- _Work to complete_
Please output exactly the lines from the one containing "BUZZER pin IO: 4 -> none" through the last line of the records, both included.

─── Materials provided ───

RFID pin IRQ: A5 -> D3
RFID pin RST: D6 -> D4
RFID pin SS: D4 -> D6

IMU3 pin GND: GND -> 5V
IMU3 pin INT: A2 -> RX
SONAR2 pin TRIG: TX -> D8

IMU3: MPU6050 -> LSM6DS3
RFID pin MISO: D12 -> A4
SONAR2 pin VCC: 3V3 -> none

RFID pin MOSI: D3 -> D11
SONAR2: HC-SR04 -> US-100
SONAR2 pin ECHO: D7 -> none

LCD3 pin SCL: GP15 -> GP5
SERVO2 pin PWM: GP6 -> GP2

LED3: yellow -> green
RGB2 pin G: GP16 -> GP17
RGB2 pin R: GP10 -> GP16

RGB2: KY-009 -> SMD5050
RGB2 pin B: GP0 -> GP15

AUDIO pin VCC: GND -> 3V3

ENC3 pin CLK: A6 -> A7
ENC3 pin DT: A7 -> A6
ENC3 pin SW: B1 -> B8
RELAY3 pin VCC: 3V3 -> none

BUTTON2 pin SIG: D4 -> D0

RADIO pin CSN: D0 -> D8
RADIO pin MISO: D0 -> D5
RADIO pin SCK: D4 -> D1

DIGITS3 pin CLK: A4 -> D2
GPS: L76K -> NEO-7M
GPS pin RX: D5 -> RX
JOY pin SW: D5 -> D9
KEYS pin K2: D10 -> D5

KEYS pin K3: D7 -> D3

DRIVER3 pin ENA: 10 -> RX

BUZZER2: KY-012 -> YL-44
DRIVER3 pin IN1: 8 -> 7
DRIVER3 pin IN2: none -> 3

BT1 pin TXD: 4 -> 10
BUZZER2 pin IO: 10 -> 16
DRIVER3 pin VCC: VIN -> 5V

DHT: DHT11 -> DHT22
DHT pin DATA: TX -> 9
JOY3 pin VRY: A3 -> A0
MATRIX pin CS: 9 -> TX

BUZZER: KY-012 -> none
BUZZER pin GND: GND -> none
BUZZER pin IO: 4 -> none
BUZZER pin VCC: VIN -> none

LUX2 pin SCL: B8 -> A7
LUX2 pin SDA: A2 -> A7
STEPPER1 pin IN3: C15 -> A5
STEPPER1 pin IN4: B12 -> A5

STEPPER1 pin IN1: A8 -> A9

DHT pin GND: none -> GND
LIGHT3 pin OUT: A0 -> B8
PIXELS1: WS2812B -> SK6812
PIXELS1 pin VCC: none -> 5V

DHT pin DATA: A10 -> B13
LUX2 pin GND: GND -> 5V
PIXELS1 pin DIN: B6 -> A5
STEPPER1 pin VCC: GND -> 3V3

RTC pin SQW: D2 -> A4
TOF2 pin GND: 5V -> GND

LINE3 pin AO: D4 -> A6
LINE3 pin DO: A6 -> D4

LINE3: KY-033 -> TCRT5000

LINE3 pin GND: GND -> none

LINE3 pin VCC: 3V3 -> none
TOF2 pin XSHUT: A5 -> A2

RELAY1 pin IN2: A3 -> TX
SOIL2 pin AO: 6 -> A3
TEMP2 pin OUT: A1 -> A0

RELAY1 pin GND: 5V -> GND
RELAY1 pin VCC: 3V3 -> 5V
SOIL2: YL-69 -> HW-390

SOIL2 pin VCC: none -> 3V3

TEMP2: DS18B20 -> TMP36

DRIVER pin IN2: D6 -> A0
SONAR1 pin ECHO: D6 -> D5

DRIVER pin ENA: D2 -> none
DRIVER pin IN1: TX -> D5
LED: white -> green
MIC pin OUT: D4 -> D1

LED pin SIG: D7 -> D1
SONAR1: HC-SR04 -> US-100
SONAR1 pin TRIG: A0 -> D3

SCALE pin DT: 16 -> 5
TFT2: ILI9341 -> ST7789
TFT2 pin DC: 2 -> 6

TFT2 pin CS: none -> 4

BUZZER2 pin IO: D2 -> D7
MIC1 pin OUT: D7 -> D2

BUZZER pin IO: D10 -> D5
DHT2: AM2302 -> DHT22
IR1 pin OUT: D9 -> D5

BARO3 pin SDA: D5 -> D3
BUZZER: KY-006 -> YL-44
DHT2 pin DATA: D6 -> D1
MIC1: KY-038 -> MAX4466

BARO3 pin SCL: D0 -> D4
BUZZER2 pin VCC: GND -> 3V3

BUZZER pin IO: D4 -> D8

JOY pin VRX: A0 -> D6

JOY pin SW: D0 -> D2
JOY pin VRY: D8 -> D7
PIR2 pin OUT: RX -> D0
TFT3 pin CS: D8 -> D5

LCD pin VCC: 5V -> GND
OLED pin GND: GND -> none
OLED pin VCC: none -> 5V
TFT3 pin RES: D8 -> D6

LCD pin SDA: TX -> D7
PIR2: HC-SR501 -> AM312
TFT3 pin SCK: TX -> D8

───

- _Output for this exercise_
BUZZER pin IO: 4 -> none
BUZZER pin VCC: VIN -> none

LUX2 pin SCL: B8 -> A7
LUX2 pin SDA: A2 -> A7
STEPPER1 pin IN3: C15 -> A5
STEPPER1 pin IN4: B12 -> A5

STEPPER1 pin IN1: A8 -> A9

DHT pin GND: none -> GND
LIGHT3 pin OUT: A0 -> B8
PIXELS1: WS2812B -> SK6812
PIXELS1 pin VCC: none -> 5V

DHT pin DATA: A10 -> B13
LUX2 pin GND: GND -> 5V
PIXELS1 pin DIN: B6 -> A5
STEPPER1 pin VCC: GND -> 3V3

RTC pin SQW: D2 -> A4
TOF2 pin GND: 5V -> GND

LINE3 pin AO: D4 -> A6
LINE3 pin DO: A6 -> D4

LINE3: KY-033 -> TCRT5000

LINE3 pin GND: GND -> none

LINE3 pin VCC: 3V3 -> none
TOF2 pin XSHUT: A5 -> A2

RELAY1 pin IN2: A3 -> TX
SOIL2 pin AO: 6 -> A3
TEMP2 pin OUT: A1 -> A0

RELAY1 pin GND: 5V -> GND
RELAY1 pin VCC: 3V3 -> 5V
SOIL2: YL-69 -> HW-390

SOIL2 pin VCC: none -> 3V3

TEMP2: DS18B20 -> TMP36

DRIVER pin IN2: D6 -> A0
SONAR1 pin ECHO: D6 -> D5

DRIVER pin ENA: D2 -> none
DRIVER pin IN1: TX -> D5
LED: white -> green
MIC pin OUT: D4 -> D1

LED pin SIG: D7 -> D1
SONAR1: HC-SR04 -> US-100
SONAR1 pin TRIG: A0 -> D3

SCALE pin DT: 16 -> 5
TFT2: ILI9341 -> ST7789
TFT2 pin DC: 2 -> 6

TFT2 pin CS: none -> 4

BUZZER2 pin IO: D2 -> D7
MIC1 pin OUT: D7 -> D2

BUZZER pin IO: D10 -> D5
DHT2: AM2302 -> DHT22
IR1 pin OUT: D9 -> D5

BARO3 pin SDA: D5 -> D3
BUZZER: KY-006 -> YL-44
DHT2 pin DATA: D6 -> D1
MIC1: KY-038 -> MAX4466

BARO3 pin SCL: D0 -> D4
BUZZER2 pin VCC: GND -> 3V3

BUZZER pin IO: D4 -> D8

JOY pin VRX: A0 -> D6

JOY pin SW: D0 -> D2
JOY pin VRY: D8 -> D7
PIR2 pin OUT: RX -> D0
TFT3 pin CS: D8 -> D5

LCD pin VCC: 5V -> GND
OLED pin GND: GND -> none
OLED pin VCC: none -> 5V
TFT3 pin RES: D8 -> D6

LCD pin SDA: TX -> D7
PIR2: HC-SR501 -> AM312
TFT3 pin SCK: TX -> D8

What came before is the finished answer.